WHAT THE EXERCISE ASKS: Transcribe the listing below only from the line with "camera: 135 degrees left, 5 degrees down" up to and including the line with "(389, 657) = (511, 161): red".

THE DATA:
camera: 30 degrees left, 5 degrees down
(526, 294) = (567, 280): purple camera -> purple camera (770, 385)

* * *

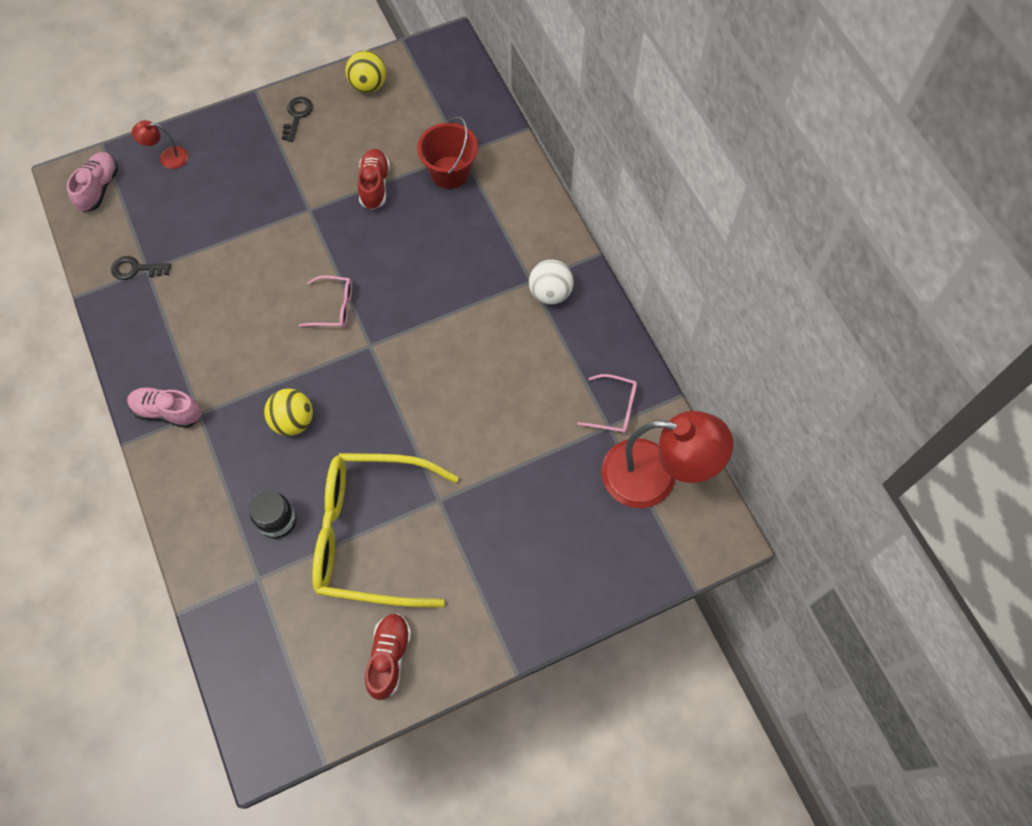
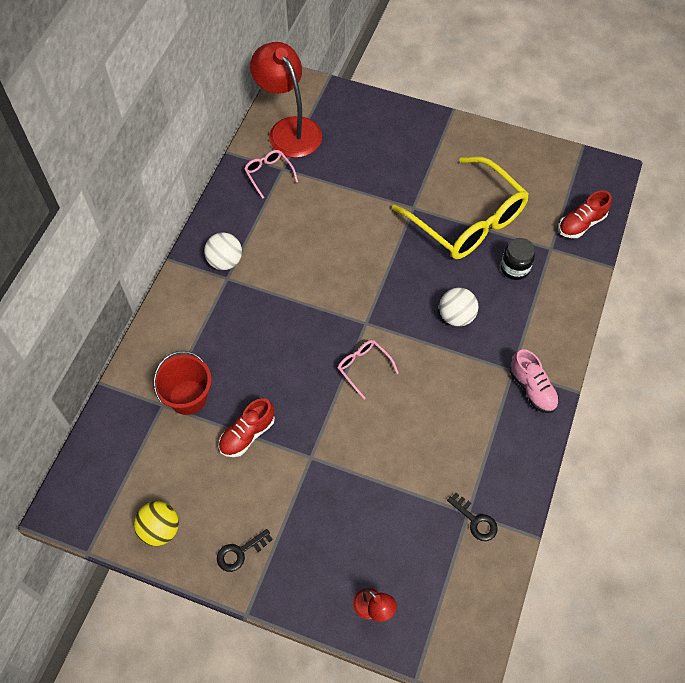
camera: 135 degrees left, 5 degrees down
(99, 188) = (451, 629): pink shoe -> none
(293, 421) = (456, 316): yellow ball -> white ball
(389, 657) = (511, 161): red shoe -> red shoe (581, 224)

* * *

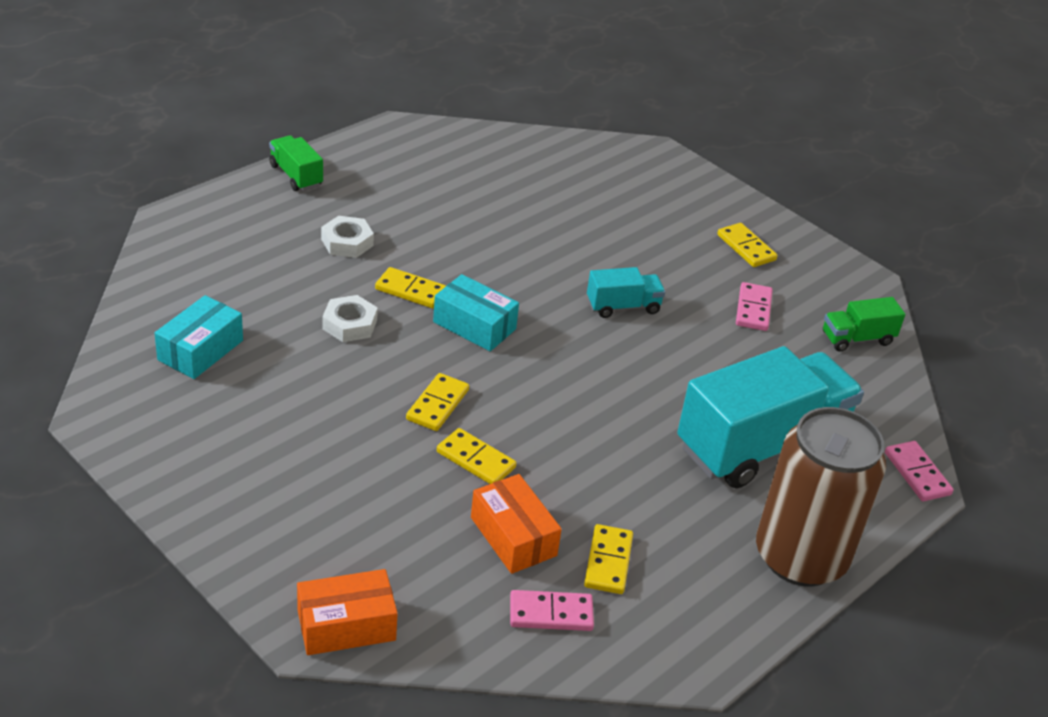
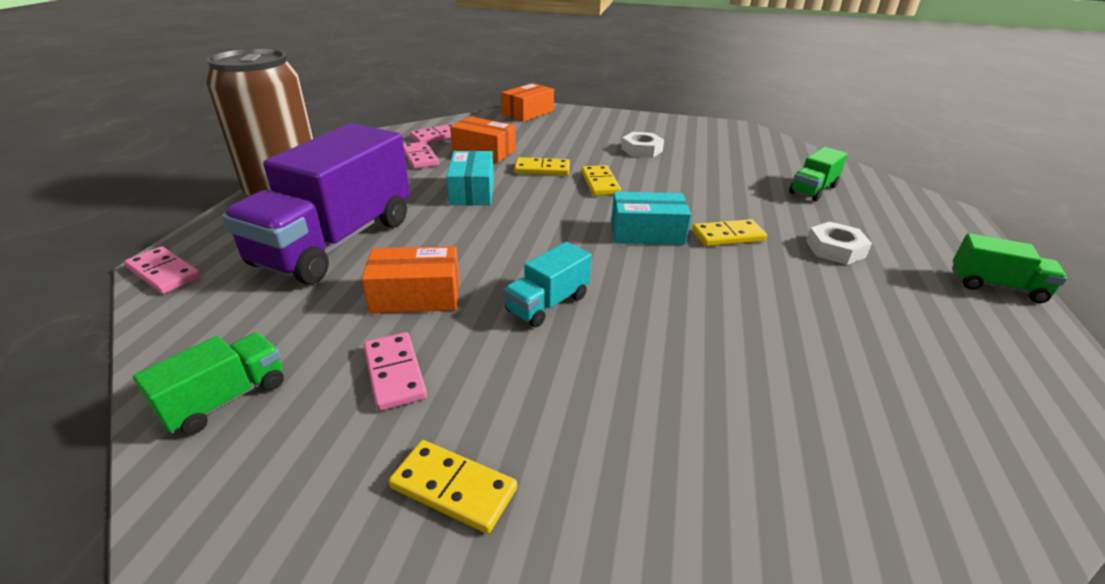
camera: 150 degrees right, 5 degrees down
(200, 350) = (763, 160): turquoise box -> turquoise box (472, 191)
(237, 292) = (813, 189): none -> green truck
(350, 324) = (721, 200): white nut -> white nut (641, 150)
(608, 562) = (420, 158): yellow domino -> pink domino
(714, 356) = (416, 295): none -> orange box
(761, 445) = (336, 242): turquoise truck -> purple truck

ANSWER FOR THIS EXERCISE:
camera: 135 degrees left, 5 degrees down
(99, 188) = (451, 629): pink shoe -> none
(293, 421) = (456, 316): yellow ball -> white ball
(389, 657) = (511, 161): red shoe -> red shoe (581, 224)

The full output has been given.